[TASK PROMPT] Please display every line of the listing below that contains the string "time".

[PROVIDED INFORMATION]
----

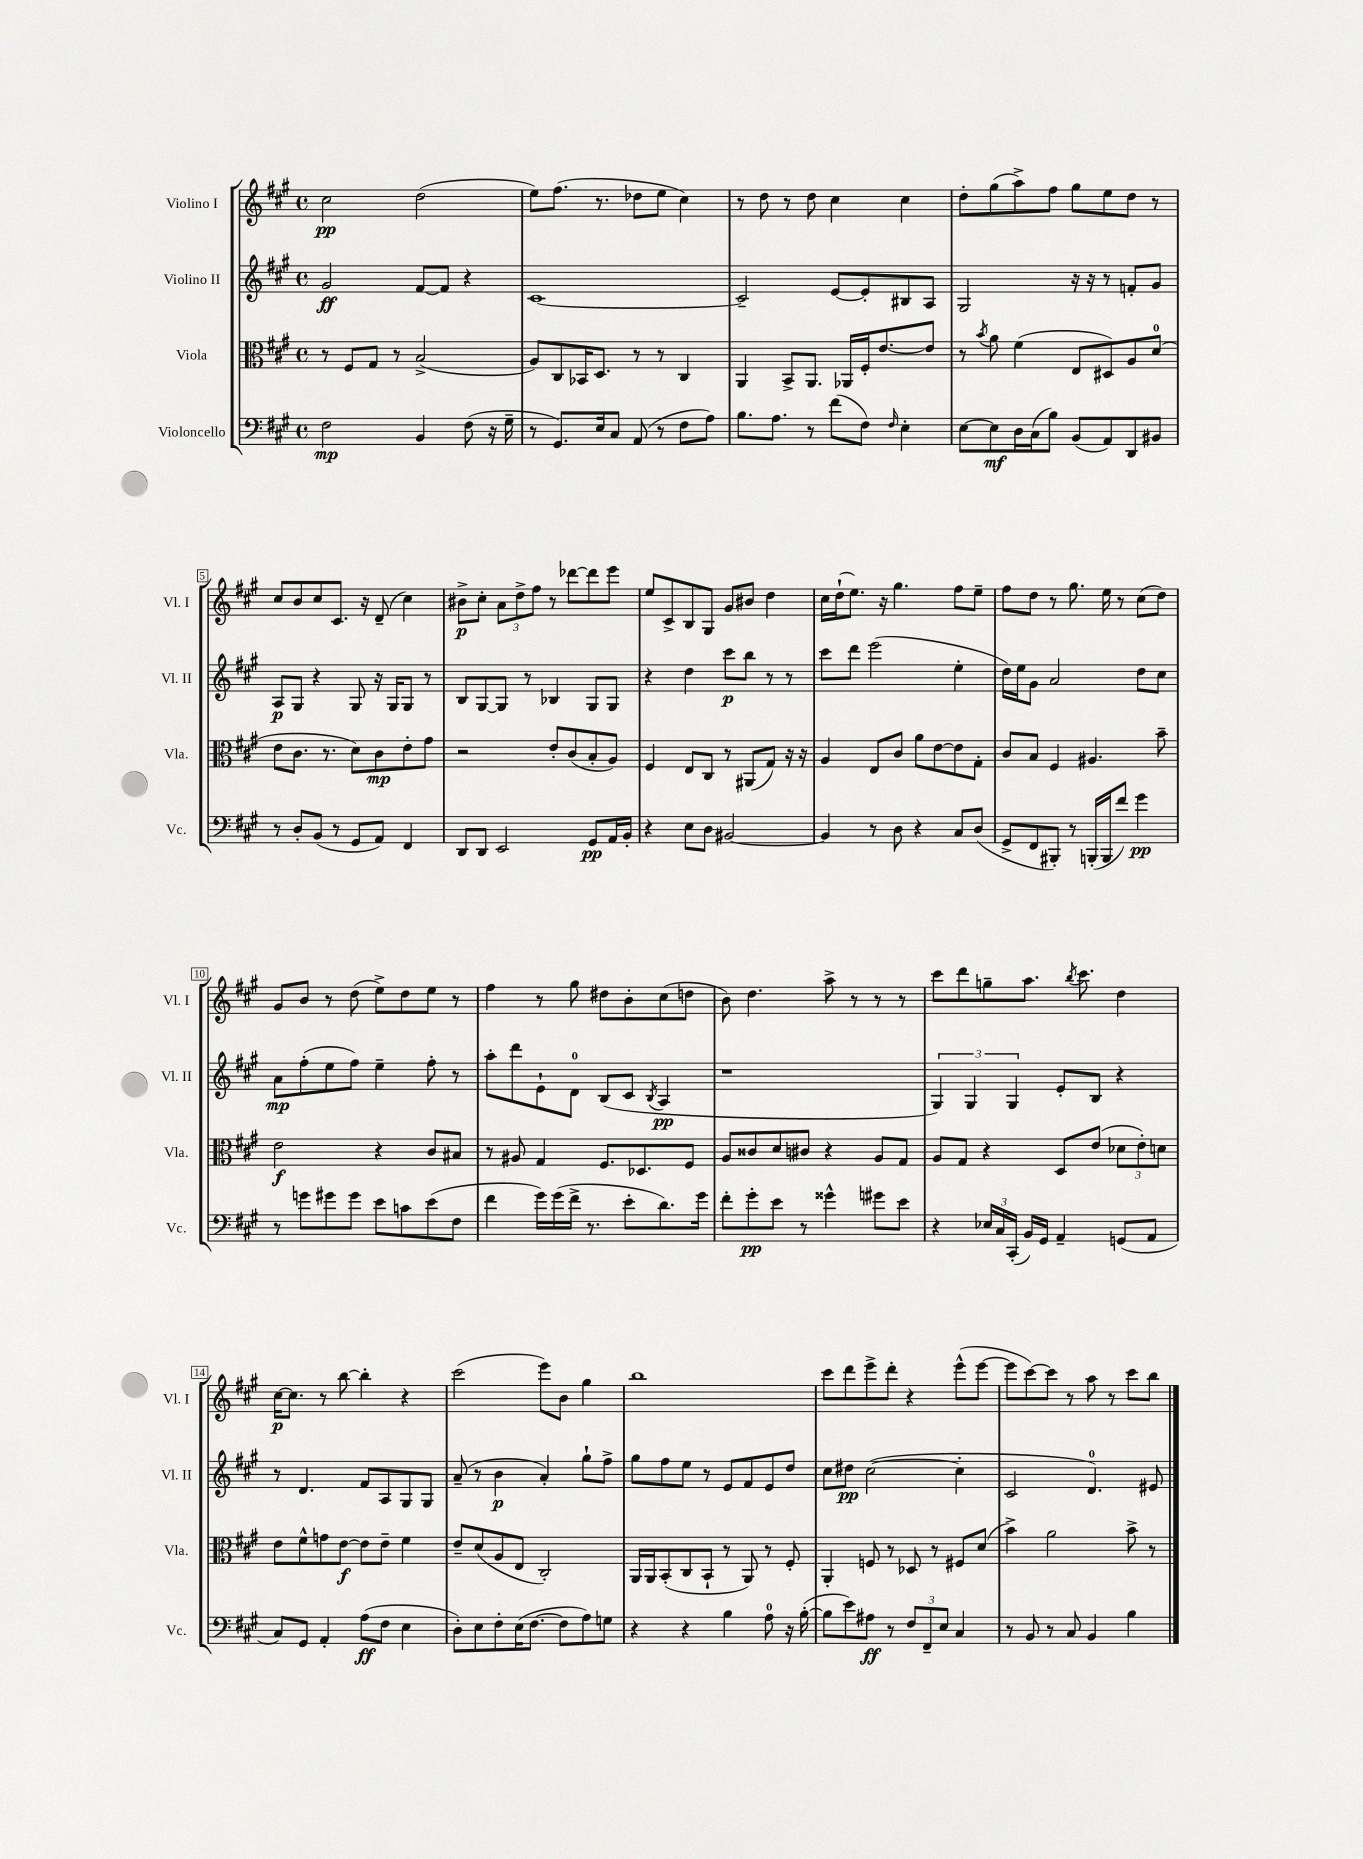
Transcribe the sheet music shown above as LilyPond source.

<<
\new StaffGroup <<
\new Staff = "s0" \with { instrumentName = "Violino I" shortInstrumentName = "Vl. I" } {
    \clef treble \key a \major \defaultTimeSignature \time 4/4
    \autoBeamOff cis''2\pp d''2( |
    e''8[) fis''8.]( r8. des''8[ e''8] cis''4) |
    r8 d''8 r8 d''8 cis''4 cis''4 |
    d''8[-. gis''8( a''8->) fis''8] gis''8[ e''8 d''8] r8 |
    cis''8[ b'8 cis''8 cis'8.] r16 d'8--( cis''4) |
    bis'8[->\p cis''8]-. \tuplet 3/2 { a'8[ d''8-> fis''8] } r8 des'''8[~ des'''8 e'''8] |
    e''8[ cis'8-> b8 gis8] gis'8[ bis'8] d''4 |
    cis''16[ d''16-!( e''8.]) r16 gis''4. fis''8[ e''8]-- |
    fis''8[ d''8] r8 gis''8. e''16 r8 cis''8[( d''8]) |
    gis'8[ b'8] r8 d''8( e''8[->) d''8 e''8] r8 |
    fis''4 r8 gis''8 dis''8[ b'8-. cis''8( d''8] |
    b'8) d''4. a''8-> r8 r8 r8 |
    cis'''8[ d'''8 g''8-- a''8.] \acciaccatura { b''8 } cis'''8. d''4 |
    cis''16[~\p cis''8.] r8 b''8~ b''4-. r4 |
    cis'''2( e'''8[) b'8] gis''4 |
    b''1 |
    cis'''8[ d'''8 e'''8-> d'''8]-. r4 e'''8[-^( e'''8]~ |
    e'''8[ cis'''8~) cis'''8] r8 a''8 r8 cis'''8[ b''8] \bar "|." |
}
\new Staff = "s1" \with { instrumentName = "Violino II" shortInstrumentName = "Vl. II" } {
    \clef treble \key a \major \defaultTimeSignature \time 4/4
    \autoBeamOff gis'2\ff fis'8[~ fis'8] r4 |
    cis'1~ |
    cis'2-- e'8[~ e'8-. bis8 a8] |
    gis2 r16 r16 r8 f'8[-. gis'8] |
    a8[\p gis8] r4 gis8 r16 gis16[ gis8] r8 |
    b8[ gis8~ gis8] r8 bes4 gis8[ gis8] |
    r4 d''4 cis'''8[\p b''8] r8 r8 |
    cis'''8[ d'''8] e'''2( e''4-. |
    d''16[) e''16 gis'8] a'2 d''8[ cis''8] |
    a'8[\mp fis''8-.( e''8 fis''8]) e''4-- fis''8-. r8 |
    a''8[-. d'''8 e'8-! d'8]-0 b8[( cis'8] \acciaccatura { b8 } a4\pp |
    r1 |
    \tuplet 3/2 { gis4) gis4 gis4 } e'8[-. b8] r4 |
    r8 d'4. fis'8[ a8 gis8 gis8] |
    a'8--( r8 b'4\p a'4-.) gis''8[-! fis''8]-> |
    gis''8[ fis''8 e''8] r8 e'8[ fis'8 e'8 d''8] |
    cis''8[ dis''8]\pp cis''2~( cis''4-. |
    cis'2 d'4.-0) eis'8 \bar "|." |
}
\new Staff = "s2" \with { instrumentName = "Viola" shortInstrumentName = "Vla." } {
    \clef alto \key a \major \defaultTimeSignature \time 4/4
    \autoBeamOff r8 fis8[ gis8] r8 b2->( |
    a8[) cis8 bes,16 d8.] r8 r8 cis4 |
    a,4 b,8[-> a,8.] aes,16[ fis16-. e'8.~ e'8] |
    r8 \acciaccatura { b'8 } a'8 fis'4( e8[ dis8) a8 d'8]-0( |
    e'8[ cis'8.] r8. d'8[) cis'8\mp e'8-. gis'8] |
    r2 e'8[-. cis'8( b8-. a8]) |
    fis4 e8[ cis8] r8 ais,8[( gis8]) r16 r16 |
    a4 e8[ cis'8] a'8[ e'8~ e'8 gis8]-. |
    cis'8[ b8] fis4 ais4. b'8-- |
    e'2\f r4 cis'8[ bis8] |
    r8 ais8 gis4 fis8.[ des8. fis8] |
    a8[ cisis'8 d'8 cis'8] r4 a8[ gis8] |
    a8[ gis8] r4 d8[ e'8]( \tuplet 3/2 { des'8[ e'8-.) d'8] } |
    e'8[ fis'8-^ g'8 e'8]~\f e'8[ e'8]-- fis'4 |
    e'8[-- d'8( a8 e8] cis2-.) |
    a,16[ a,16 b,8-.( cis8 b,8]-! r8 a,8) r8 fis8-. |
    a,4-. f8 r8 des8 r8 fis8[ d'8]( |
    b'4->) a'2 b'8-> r8 \bar "|." |
}
\new Staff = "s3" \with { instrumentName = "Violoncello" shortInstrumentName = "Vc." } {
    \clef bass \key a \major \defaultTimeSignature \time 4/4
    \autoBeamOff fis2\mp b,4 fis8( r16 gis16-- |
    r8 gis,8.[) e16 cis8] a,8( r8 fis8[ a8]) |
    b8.[ a8.] r8 fis'8[( fis8]) \grace { fis16 } e4-. |
    e8[~ e8\mf d16 cis16( b8]) b,8[( a,8) d,8 bis,8] |
    r8 d8[-. b,8]( r8 gis,8[ a,8]) fis,4 |
    d,8[ d,8] e,2 gis,8[\pp a,16 b,16]-. |
    r4 e8[ d8] bis,2~ |
    bis,4 r8 d8 r4 cis8[ d8]( |
    gis,8[-> fis,8 bis,,8]-.) r8 b,,16[-.( b,,16 fis'8]) gis'4\pp |
    r8 g'8[ gis'8 gis'8] e'8[ c'8 e'8( fis8] |
    fis'4 gis'16[) gis'16( fis'16]-> r8. e'8[-. d'8.) gis'16] |
    fis'8[-. gis'8-.\pp e'8] r8 gisis'4-^ gis'8[ e'8] |
    r4 \tuplet 3/2 { ees16[ cis16 cis,16]-.( } b,16[) gis,16] a,4-- g,8[( a,8] |
    cis8[) gis,8] a,4-. a8[\ff( fis8] e4 |
    d8[-.) e8 fis8-. e16( fis8.]~ fis8[ a8) g8] |
    r4 r4 b4 a8-0 r16 b16~-.( |
    b8[ e'8) ais8]\ff r8 \tuplet 3/2 { fis8[ fis,8-- e8] } cis4 |
    r8 b,8 r8 cis8 b,4 b4 \bar "|." |
}
>>
>>
\layout { \context { \Score \override BarNumber.stencil = #(make-stencil-boxer 0.1 0.3 ly:text-interface::print) } }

----

[FULL ANSWER]
    \clef treble \key a \major \defaultTimeSignature \time 4/4
    \clef treble \key a \major \defaultTimeSignature \time 4/4
    \clef alto \key a \major \defaultTimeSignature \time 4/4
    \clef bass \key a \major \defaultTimeSignature \time 4/4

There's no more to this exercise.